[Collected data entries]
↓

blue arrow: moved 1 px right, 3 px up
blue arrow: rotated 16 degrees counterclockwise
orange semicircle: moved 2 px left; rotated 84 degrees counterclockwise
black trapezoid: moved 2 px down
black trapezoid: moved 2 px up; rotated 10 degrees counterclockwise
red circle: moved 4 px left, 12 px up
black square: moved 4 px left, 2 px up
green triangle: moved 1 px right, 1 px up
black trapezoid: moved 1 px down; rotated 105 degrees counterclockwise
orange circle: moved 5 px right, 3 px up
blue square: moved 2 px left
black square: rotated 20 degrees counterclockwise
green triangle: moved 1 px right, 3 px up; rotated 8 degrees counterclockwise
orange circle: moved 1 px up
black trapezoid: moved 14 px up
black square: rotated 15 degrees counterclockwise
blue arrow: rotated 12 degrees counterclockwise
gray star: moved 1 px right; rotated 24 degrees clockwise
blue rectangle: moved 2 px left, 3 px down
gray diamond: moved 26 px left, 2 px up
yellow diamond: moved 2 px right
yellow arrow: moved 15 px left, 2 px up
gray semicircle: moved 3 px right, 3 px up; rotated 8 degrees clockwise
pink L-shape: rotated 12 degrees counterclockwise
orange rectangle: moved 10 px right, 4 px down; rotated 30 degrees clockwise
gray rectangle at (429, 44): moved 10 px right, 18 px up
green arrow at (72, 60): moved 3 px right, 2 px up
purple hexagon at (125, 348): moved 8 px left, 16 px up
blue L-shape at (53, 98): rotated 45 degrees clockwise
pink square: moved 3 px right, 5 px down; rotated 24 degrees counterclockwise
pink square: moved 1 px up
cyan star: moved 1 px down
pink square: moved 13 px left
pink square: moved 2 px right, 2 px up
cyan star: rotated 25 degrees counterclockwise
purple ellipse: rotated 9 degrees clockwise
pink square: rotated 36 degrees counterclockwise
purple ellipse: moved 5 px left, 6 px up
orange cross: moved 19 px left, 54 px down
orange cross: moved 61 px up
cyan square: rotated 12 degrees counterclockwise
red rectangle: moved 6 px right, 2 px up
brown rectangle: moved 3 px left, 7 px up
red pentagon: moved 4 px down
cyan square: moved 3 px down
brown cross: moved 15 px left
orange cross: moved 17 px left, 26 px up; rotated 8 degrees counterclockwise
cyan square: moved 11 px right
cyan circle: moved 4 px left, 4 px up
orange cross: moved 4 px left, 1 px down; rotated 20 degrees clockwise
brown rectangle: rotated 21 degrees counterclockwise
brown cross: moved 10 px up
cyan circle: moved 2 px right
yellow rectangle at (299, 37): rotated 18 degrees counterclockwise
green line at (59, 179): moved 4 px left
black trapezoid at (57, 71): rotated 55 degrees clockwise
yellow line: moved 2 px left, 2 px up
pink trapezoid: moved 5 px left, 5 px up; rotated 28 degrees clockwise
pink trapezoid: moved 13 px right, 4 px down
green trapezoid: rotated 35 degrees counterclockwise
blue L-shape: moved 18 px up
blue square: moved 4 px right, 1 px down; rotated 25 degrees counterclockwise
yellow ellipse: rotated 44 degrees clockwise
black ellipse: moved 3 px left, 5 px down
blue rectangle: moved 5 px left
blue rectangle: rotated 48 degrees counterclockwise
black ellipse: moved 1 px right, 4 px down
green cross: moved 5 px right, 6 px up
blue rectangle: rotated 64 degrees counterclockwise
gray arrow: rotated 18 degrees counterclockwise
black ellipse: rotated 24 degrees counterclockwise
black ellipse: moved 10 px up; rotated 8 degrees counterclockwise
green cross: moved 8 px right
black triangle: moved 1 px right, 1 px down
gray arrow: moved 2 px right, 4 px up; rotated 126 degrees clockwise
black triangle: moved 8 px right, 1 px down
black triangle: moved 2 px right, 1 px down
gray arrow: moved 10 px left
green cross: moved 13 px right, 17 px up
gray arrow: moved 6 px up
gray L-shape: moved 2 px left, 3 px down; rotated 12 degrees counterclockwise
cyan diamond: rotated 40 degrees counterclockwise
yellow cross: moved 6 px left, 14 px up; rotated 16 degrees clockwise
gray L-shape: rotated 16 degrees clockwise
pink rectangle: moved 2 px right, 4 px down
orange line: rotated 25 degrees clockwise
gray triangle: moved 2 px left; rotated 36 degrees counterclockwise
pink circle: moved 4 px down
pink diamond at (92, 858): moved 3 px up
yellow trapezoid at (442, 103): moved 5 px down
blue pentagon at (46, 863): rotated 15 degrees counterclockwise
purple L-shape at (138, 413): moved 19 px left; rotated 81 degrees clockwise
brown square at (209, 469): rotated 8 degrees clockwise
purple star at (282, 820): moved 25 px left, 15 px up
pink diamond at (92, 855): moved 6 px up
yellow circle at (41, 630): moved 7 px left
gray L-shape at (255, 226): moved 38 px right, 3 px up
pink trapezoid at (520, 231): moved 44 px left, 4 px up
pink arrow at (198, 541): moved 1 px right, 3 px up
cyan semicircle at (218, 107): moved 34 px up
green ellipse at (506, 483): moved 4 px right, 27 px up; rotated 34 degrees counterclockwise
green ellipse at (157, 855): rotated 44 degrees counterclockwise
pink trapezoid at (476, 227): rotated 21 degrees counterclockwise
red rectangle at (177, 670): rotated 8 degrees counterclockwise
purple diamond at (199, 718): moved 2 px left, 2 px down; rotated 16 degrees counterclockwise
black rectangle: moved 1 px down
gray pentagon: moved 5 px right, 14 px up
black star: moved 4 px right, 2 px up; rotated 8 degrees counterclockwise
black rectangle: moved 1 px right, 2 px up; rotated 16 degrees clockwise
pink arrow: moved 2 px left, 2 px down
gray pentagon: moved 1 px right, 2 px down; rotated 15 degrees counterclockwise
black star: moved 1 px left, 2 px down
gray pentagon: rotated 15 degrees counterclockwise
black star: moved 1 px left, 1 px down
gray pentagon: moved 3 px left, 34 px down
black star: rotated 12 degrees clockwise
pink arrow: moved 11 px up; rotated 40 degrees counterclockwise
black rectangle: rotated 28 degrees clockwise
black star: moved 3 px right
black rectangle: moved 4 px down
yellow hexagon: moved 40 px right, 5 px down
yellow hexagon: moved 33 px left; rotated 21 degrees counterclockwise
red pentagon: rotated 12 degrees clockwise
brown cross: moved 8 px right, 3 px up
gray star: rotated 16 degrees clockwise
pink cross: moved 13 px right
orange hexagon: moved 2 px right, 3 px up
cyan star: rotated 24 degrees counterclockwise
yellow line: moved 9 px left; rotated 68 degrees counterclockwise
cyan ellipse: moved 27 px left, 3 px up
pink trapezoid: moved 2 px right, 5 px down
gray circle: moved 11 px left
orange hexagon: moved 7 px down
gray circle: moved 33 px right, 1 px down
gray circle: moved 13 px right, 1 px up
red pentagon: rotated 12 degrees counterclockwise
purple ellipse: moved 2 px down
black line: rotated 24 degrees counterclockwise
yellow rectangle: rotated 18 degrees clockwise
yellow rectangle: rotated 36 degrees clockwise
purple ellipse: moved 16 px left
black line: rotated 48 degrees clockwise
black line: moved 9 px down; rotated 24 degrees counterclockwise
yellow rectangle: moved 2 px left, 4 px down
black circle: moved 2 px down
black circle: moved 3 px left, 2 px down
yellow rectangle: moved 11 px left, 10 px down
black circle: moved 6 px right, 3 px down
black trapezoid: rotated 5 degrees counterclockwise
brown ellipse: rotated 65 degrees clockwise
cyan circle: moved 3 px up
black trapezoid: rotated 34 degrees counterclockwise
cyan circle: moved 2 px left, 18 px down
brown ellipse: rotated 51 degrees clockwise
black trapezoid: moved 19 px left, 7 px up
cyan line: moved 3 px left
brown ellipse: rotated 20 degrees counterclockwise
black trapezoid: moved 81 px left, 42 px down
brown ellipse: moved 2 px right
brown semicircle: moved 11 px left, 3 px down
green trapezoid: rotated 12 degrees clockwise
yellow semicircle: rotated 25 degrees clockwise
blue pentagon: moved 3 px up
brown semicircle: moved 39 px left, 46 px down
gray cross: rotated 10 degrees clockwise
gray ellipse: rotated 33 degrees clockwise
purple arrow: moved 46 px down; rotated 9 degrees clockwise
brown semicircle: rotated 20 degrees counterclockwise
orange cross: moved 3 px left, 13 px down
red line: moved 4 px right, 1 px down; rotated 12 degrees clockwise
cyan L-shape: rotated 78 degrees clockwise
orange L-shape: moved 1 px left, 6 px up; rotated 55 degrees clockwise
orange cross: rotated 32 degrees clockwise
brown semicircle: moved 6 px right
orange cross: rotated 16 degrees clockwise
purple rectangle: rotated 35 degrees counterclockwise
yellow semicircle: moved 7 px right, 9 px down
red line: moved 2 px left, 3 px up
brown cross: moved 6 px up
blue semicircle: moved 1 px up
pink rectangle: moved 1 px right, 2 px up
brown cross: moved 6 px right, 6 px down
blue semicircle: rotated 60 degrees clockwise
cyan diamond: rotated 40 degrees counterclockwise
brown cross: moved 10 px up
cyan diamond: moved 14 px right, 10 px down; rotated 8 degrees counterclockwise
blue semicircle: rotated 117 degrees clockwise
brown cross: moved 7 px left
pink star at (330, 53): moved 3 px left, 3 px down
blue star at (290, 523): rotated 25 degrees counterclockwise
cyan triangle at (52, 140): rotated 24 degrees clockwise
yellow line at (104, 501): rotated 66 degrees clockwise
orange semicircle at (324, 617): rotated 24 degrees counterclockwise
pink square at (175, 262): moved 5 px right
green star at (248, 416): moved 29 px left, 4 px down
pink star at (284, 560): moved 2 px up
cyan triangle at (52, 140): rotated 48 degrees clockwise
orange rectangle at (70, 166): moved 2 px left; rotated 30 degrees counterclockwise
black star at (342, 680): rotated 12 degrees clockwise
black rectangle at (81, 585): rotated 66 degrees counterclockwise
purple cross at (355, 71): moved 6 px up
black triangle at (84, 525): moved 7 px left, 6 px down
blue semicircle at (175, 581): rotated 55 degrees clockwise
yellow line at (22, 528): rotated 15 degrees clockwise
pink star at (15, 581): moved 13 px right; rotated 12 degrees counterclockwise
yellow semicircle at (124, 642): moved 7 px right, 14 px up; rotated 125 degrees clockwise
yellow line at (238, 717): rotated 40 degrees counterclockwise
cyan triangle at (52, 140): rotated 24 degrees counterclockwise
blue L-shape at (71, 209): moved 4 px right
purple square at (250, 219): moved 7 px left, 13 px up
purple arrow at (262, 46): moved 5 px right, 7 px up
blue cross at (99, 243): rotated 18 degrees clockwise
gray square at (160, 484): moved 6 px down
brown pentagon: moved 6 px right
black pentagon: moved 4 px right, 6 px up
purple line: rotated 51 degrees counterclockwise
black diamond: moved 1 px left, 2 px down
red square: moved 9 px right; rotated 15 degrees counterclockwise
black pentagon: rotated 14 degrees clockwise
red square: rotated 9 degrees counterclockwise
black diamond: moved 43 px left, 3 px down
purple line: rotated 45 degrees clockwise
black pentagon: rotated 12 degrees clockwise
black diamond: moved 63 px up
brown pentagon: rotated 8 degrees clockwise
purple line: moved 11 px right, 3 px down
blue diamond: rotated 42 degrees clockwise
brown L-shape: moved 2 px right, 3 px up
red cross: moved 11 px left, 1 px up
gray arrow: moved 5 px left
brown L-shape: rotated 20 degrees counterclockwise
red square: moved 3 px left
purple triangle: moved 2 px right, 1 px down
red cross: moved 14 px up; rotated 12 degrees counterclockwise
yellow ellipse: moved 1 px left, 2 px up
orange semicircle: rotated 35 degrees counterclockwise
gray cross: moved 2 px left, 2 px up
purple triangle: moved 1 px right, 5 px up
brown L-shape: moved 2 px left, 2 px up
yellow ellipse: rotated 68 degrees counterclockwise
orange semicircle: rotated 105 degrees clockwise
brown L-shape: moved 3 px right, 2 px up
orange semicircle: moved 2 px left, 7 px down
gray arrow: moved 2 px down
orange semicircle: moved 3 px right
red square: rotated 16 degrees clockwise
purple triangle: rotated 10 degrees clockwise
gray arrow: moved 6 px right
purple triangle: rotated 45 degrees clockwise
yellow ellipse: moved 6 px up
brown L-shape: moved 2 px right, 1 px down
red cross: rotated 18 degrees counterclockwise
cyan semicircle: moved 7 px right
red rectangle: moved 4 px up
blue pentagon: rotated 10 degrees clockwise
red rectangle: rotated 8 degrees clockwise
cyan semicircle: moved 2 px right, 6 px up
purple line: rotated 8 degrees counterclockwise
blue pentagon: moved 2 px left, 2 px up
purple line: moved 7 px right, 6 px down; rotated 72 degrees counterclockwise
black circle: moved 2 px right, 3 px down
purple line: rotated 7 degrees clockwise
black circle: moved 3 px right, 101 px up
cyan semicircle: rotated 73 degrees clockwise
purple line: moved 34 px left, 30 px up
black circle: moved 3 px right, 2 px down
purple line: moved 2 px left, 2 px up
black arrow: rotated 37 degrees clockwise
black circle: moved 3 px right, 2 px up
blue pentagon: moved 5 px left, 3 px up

↑

*Written task*.
Write out everything from the start of the records down to the line containing "pink L-shape: rotated", replacing "black trapezoid" with "black rhombus" and leaving all else unchanged.

*Full answer*.
blue arrow: moved 1 px right, 3 px up
blue arrow: rotated 16 degrees counterclockwise
orange semicircle: moved 2 px left; rotated 84 degrees counterclockwise
black rhombus: moved 2 px down
black rhombus: moved 2 px up; rotated 10 degrees counterclockwise
red circle: moved 4 px left, 12 px up
black square: moved 4 px left, 2 px up
green triangle: moved 1 px right, 1 px up
black rhombus: moved 1 px down; rotated 105 degrees counterclockwise
orange circle: moved 5 px right, 3 px up
blue square: moved 2 px left
black square: rotated 20 degrees counterclockwise
green triangle: moved 1 px right, 3 px up; rotated 8 degrees counterclockwise
orange circle: moved 1 px up
black rhombus: moved 14 px up
black square: rotated 15 degrees counterclockwise
blue arrow: rotated 12 degrees counterclockwise
gray star: moved 1 px right; rotated 24 degrees clockwise
blue rectangle: moved 2 px left, 3 px down
gray diamond: moved 26 px left, 2 px up
yellow diamond: moved 2 px right
yellow arrow: moved 15 px left, 2 px up
gray semicircle: moved 3 px right, 3 px up; rotated 8 degrees clockwise
pink L-shape: rotated 12 degrees counterclockwise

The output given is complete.